**What you are asked to do**
Working from the records below, repeat exactly the lines starting at the line that contains "orange domino: 12 -> 10" and ending at the line that contains "yellow nut: 10 -> 11", inclusive.

**The data**
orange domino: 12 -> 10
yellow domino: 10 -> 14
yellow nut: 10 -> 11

==

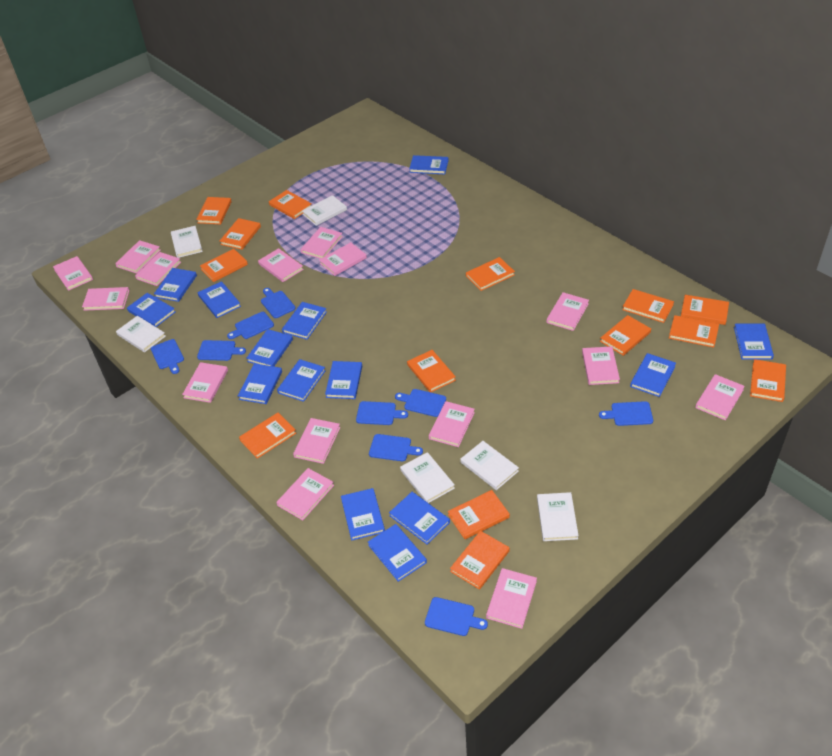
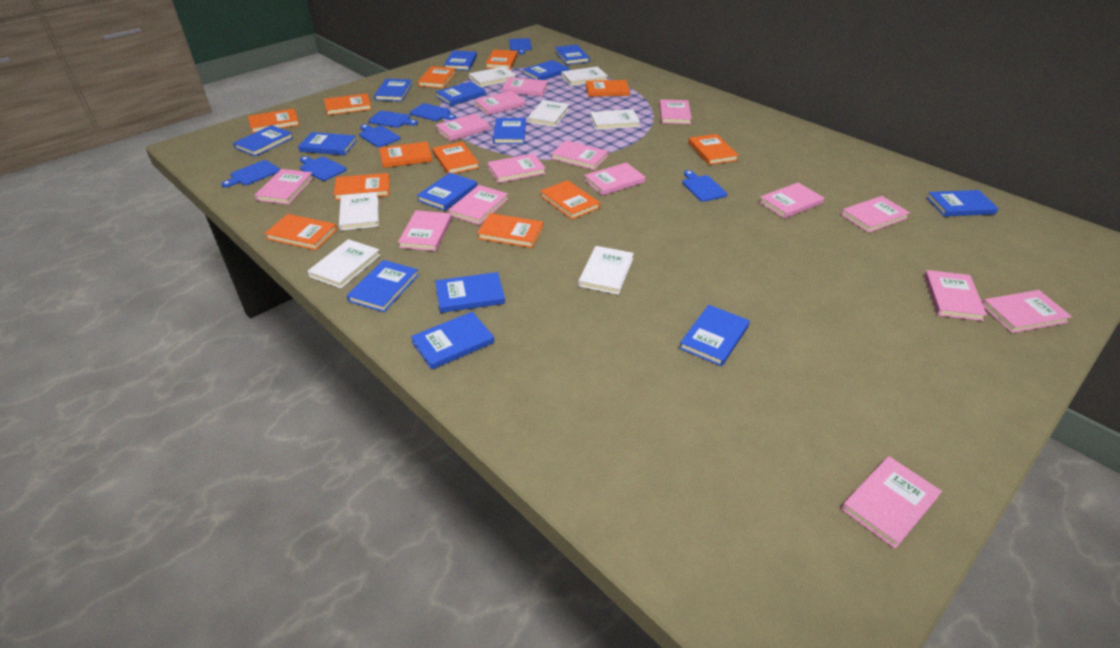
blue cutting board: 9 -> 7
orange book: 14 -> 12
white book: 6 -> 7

**Answer to this exercise**
orange domino: 12 -> 10
yellow domino: 10 -> 14
yellow nut: 10 -> 11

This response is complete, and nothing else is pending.